** MATERIAL FOR THE TASK follows **

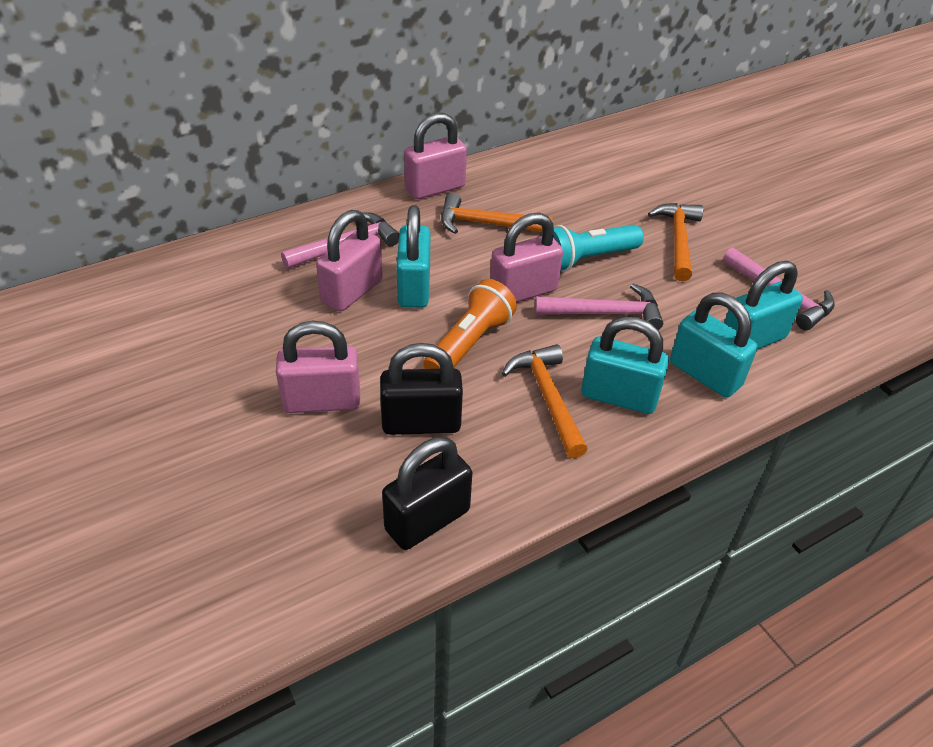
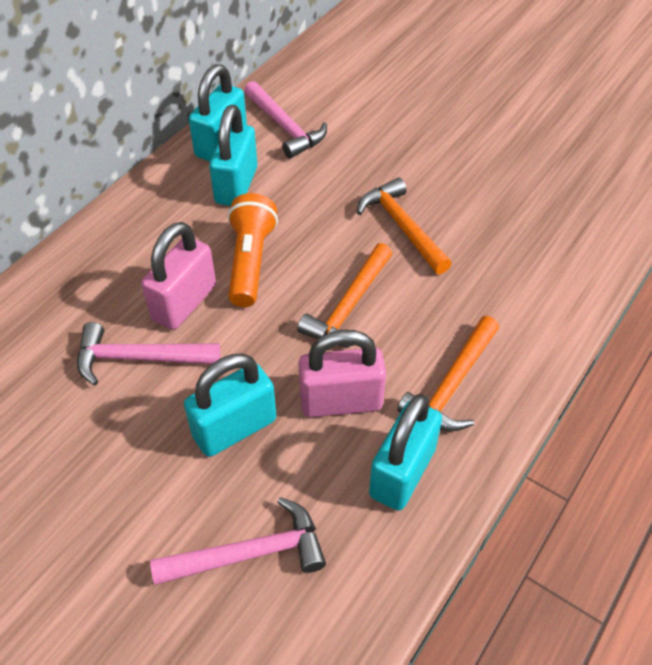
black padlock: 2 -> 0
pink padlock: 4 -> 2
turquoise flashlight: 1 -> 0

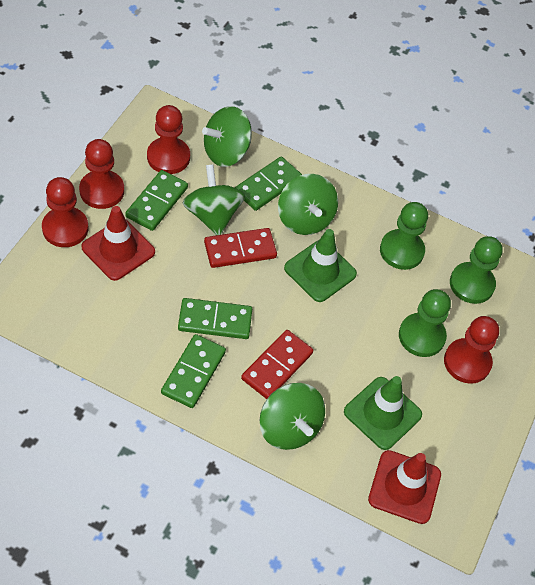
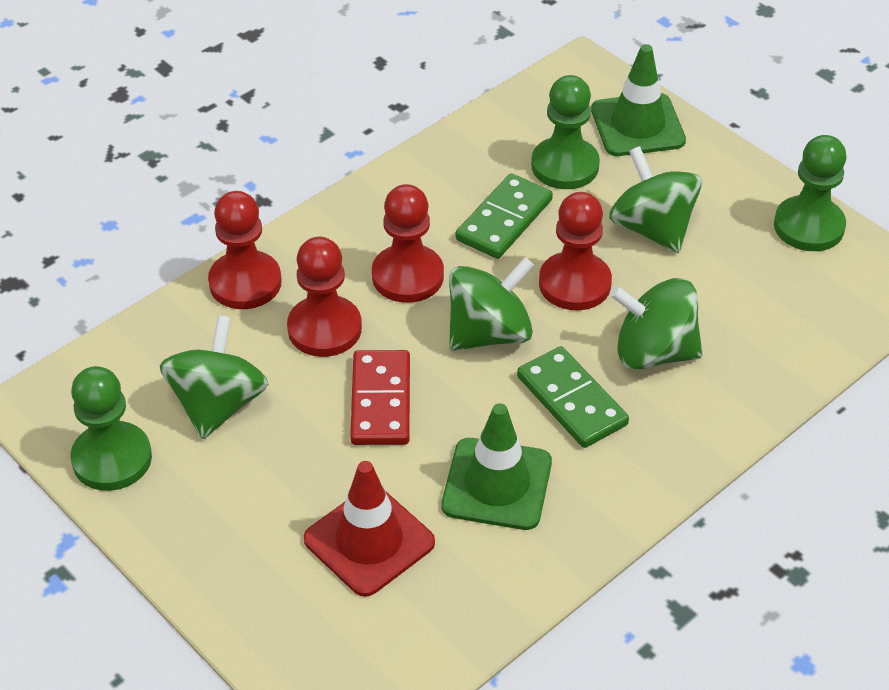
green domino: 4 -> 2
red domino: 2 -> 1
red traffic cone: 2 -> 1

** End of MATERIAL FOR THE TASK **
** MATERIAL FOR THE TASK follows **

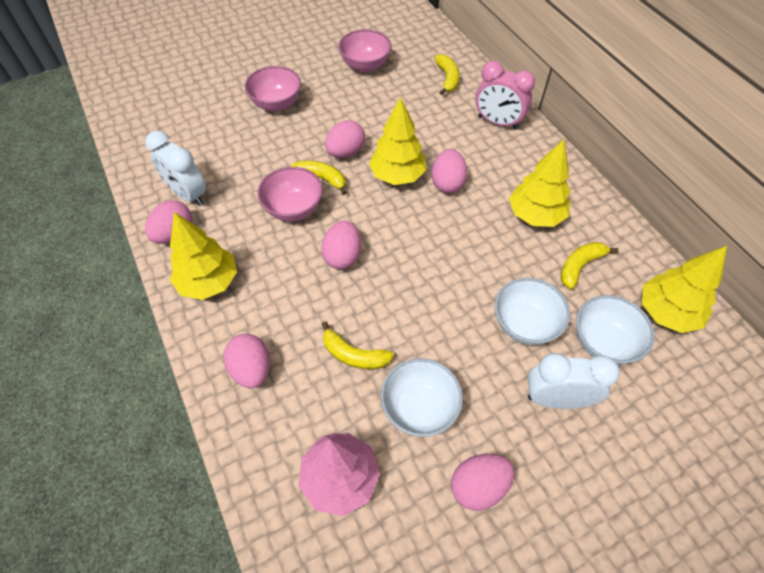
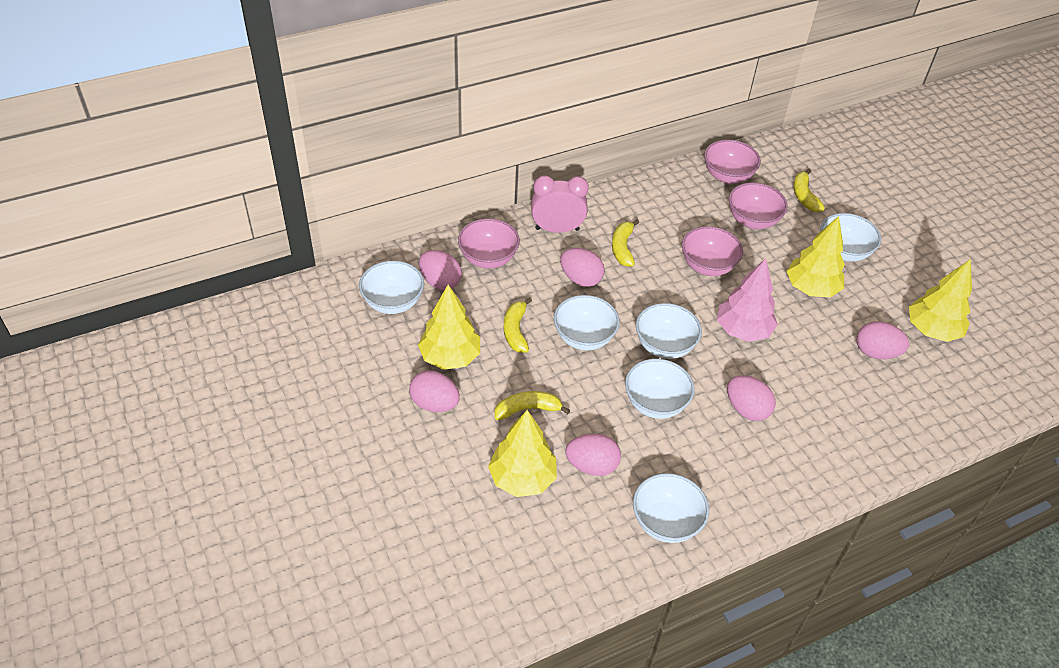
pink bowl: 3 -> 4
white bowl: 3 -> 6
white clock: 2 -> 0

** End of MATERIAL FOR THE TASK **

**PROBLEM TO SOLVE**
The reply should hold exactly the lines above, starting at the line with "pink padlock: 4 -> 2" and ending at the line with "red traffic cone: 2 -> 1", and no pictures.

**WRITTEN ANSWER**
pink padlock: 4 -> 2
turquoise flashlight: 1 -> 0

green domino: 4 -> 2
red domino: 2 -> 1
red traffic cone: 2 -> 1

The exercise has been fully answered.